Action item: Only the images get left out; everything else in the records is to be transcribed exactly.

Dataset excerpts:
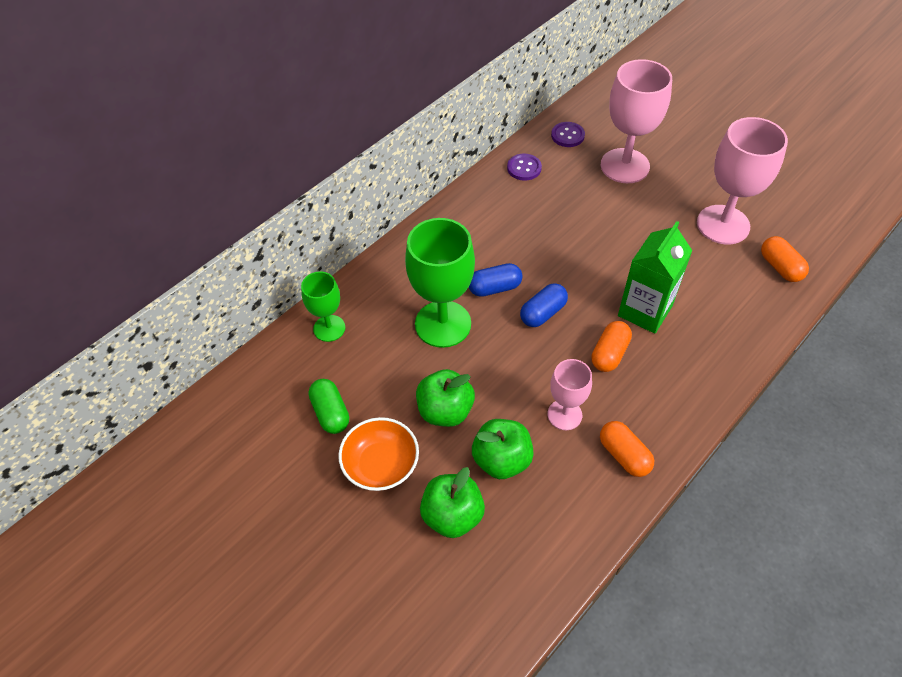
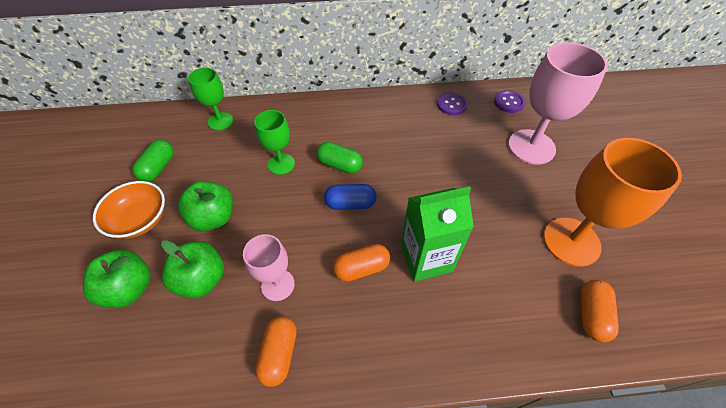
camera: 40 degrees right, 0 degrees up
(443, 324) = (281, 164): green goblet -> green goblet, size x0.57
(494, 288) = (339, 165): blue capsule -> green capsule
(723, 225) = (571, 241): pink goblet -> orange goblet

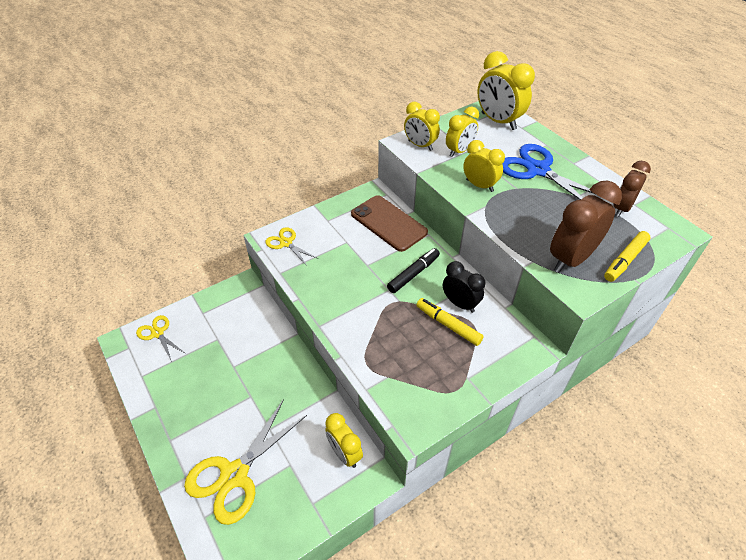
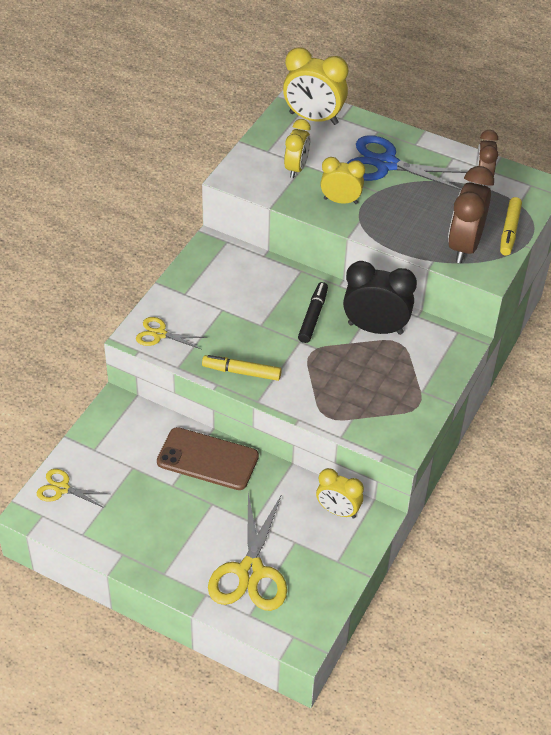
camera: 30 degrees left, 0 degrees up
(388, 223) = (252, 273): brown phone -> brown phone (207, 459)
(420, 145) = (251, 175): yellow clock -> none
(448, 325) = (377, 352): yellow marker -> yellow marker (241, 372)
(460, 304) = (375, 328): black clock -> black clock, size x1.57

Result:
camera: 40 degrees right, 0 degrees up
(443, 324) = (281, 164): green goblet -> green goblet, size x0.57
(494, 288) = (339, 165): blue capsule -> green capsule
(723, 225) = (571, 241): pink goblet -> orange goblet

camera: 30 degrees left, 0 degrees up
(388, 223) = (252, 273): brown phone -> brown phone (207, 459)
(420, 145) = (251, 175): yellow clock -> none
(448, 325) = (377, 352): yellow marker -> yellow marker (241, 372)
(460, 304) = (375, 328): black clock -> black clock, size x1.57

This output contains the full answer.